● Required action
Transcribe the following entries word for word. End with the line where "building: none -> [269,306,294,327]" appears.
BEGIN Given records
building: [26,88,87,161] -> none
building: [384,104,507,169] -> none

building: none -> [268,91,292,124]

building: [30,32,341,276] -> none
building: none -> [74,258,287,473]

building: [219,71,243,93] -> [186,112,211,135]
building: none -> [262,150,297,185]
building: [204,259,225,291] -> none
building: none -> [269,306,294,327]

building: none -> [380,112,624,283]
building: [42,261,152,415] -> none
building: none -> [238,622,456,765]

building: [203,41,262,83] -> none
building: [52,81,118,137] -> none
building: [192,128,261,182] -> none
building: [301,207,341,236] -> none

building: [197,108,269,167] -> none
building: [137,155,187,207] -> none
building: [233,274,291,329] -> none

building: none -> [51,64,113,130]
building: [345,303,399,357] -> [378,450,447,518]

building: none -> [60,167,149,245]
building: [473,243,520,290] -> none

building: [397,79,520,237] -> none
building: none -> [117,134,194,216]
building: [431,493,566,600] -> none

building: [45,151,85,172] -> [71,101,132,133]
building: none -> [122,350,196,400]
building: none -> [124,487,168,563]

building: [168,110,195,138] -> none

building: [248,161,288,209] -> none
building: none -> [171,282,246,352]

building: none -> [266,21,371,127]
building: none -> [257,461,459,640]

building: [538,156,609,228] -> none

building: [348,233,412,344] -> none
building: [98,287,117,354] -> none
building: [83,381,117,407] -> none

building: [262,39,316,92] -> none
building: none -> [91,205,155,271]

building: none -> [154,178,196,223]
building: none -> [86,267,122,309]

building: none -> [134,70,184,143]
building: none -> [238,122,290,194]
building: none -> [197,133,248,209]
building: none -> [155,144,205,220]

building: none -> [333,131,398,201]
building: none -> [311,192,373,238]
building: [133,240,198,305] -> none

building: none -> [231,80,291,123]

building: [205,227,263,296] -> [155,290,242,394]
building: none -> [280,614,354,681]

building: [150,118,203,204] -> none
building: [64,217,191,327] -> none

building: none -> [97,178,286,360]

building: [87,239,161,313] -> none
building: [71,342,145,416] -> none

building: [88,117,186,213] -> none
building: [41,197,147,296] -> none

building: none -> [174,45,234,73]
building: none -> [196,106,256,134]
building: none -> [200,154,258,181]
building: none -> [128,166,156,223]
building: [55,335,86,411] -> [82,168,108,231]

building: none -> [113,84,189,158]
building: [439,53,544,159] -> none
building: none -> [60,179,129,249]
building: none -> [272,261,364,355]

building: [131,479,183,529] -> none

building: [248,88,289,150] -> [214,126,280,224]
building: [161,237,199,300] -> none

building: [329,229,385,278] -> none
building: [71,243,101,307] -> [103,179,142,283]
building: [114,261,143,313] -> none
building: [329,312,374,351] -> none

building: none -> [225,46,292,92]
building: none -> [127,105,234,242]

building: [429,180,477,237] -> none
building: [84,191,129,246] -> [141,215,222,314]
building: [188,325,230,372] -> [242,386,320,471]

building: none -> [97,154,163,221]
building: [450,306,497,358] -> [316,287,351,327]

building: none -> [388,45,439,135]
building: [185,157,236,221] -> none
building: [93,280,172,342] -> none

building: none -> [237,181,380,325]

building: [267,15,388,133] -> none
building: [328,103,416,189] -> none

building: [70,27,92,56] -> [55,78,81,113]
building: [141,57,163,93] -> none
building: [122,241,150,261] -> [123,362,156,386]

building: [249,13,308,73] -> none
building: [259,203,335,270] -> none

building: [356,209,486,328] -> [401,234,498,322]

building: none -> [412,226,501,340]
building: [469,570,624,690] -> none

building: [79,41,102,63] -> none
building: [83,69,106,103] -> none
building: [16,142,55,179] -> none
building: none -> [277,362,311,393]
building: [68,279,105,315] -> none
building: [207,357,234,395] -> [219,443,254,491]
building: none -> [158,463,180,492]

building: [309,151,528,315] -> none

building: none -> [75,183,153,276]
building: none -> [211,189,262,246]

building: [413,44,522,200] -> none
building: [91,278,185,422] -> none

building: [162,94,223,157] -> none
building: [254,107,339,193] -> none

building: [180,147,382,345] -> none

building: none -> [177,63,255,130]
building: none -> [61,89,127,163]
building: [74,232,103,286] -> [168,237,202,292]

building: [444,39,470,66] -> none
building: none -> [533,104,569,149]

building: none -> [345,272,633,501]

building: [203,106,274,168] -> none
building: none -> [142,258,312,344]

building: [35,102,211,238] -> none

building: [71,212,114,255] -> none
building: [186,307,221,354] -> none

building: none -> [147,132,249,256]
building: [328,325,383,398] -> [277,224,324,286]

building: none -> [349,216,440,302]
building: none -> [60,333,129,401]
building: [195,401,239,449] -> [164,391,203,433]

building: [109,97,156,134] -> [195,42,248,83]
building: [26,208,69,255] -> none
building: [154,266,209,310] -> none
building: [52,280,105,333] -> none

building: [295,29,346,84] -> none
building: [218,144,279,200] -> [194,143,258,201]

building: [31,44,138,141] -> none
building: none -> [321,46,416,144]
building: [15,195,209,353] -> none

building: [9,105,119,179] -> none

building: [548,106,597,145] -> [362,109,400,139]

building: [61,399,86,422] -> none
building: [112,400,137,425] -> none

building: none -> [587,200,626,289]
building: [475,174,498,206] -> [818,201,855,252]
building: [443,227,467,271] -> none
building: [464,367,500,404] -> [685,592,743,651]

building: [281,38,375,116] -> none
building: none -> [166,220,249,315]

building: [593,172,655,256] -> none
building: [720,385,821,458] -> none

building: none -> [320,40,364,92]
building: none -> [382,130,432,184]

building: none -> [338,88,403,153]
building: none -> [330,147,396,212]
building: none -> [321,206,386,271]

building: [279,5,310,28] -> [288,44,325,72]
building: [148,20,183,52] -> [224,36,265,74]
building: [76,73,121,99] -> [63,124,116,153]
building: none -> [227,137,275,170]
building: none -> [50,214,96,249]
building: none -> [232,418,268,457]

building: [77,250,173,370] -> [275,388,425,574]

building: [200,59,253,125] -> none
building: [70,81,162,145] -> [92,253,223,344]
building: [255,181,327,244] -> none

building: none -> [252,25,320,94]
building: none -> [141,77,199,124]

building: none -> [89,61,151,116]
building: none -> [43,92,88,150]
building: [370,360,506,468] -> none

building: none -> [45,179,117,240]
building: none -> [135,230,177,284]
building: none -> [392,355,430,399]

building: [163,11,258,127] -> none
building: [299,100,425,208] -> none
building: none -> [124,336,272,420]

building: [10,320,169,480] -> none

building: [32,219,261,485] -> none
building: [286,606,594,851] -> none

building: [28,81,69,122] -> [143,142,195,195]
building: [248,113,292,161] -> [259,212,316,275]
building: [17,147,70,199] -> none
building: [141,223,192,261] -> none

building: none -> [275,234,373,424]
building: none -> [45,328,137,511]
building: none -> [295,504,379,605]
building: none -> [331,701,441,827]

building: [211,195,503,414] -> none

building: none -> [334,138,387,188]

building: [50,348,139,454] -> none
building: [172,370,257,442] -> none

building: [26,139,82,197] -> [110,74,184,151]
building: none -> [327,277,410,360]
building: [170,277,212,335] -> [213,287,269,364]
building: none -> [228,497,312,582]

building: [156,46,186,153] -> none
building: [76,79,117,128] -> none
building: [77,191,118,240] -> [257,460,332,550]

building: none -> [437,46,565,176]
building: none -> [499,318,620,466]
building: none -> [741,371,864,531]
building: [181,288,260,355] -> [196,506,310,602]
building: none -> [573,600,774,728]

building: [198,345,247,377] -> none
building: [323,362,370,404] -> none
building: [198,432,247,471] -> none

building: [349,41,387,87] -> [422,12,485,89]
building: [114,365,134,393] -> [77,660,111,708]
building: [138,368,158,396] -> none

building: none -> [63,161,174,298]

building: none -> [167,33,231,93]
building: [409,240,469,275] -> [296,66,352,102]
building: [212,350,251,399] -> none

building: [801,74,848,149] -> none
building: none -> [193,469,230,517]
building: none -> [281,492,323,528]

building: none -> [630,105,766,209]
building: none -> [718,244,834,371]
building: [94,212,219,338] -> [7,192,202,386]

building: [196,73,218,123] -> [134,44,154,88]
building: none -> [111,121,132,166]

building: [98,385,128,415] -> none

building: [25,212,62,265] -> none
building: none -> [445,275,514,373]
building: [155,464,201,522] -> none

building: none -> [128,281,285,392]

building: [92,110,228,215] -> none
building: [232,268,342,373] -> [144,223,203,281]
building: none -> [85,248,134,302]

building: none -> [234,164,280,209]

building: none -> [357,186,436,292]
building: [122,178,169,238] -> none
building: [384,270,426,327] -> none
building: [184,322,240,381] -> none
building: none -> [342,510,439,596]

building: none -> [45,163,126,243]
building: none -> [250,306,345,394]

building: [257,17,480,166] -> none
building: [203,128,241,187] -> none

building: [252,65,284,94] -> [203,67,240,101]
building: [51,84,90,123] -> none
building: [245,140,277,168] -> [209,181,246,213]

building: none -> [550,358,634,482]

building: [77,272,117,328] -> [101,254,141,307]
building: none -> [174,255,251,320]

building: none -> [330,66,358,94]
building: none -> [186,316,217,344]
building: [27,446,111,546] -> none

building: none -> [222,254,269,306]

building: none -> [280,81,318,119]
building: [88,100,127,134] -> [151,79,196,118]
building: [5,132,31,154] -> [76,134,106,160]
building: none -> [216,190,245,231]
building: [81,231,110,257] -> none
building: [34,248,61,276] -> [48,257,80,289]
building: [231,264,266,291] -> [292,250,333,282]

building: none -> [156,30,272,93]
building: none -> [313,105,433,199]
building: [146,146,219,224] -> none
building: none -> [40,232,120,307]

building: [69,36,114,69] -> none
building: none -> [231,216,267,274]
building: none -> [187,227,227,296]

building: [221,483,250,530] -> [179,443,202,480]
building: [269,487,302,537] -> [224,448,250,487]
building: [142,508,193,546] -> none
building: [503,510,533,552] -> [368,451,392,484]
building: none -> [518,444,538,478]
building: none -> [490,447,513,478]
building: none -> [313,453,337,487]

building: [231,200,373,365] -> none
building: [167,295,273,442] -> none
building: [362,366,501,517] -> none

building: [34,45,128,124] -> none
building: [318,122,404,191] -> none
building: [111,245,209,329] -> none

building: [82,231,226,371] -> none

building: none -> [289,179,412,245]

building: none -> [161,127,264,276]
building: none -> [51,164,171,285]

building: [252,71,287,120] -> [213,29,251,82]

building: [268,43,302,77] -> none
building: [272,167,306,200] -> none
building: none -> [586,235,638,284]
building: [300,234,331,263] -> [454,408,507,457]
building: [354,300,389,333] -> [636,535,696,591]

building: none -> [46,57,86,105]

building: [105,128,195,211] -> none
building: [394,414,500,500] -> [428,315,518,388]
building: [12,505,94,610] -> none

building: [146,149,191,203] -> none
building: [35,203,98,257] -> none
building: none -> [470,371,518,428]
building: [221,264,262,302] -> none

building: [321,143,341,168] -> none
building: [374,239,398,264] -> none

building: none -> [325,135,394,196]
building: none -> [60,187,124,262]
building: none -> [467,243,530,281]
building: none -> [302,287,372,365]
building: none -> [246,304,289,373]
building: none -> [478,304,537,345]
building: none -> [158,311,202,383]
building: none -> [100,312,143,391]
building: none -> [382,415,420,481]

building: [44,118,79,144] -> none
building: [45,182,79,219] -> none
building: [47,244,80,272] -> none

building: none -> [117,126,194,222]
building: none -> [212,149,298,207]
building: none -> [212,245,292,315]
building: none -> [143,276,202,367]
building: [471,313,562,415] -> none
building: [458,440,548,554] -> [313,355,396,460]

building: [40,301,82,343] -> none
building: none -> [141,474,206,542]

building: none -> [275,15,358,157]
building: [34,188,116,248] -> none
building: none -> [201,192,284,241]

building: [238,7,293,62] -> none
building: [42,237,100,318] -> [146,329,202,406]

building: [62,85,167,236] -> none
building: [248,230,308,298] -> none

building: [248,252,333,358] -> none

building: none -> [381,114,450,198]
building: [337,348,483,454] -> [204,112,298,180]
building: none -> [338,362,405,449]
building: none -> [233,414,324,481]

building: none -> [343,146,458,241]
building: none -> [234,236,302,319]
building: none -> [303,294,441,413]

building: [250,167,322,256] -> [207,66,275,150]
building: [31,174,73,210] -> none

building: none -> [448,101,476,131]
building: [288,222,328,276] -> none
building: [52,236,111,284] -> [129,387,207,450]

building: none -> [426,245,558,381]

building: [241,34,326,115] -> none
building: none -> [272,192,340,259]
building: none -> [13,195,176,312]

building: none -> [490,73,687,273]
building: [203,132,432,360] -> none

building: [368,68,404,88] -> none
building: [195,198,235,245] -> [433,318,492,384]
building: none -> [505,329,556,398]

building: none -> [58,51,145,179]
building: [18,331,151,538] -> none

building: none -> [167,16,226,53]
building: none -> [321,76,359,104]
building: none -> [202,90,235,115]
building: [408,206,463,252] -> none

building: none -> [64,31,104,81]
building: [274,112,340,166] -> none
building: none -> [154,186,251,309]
END Given records
● Expected output
building: [26,88,87,161] -> none
building: [384,104,507,169] -> none

building: none -> [268,91,292,124]

building: [30,32,341,276] -> none
building: none -> [74,258,287,473]

building: [219,71,243,93] -> [186,112,211,135]
building: none -> [262,150,297,185]
building: [204,259,225,291] -> none
building: none -> [269,306,294,327]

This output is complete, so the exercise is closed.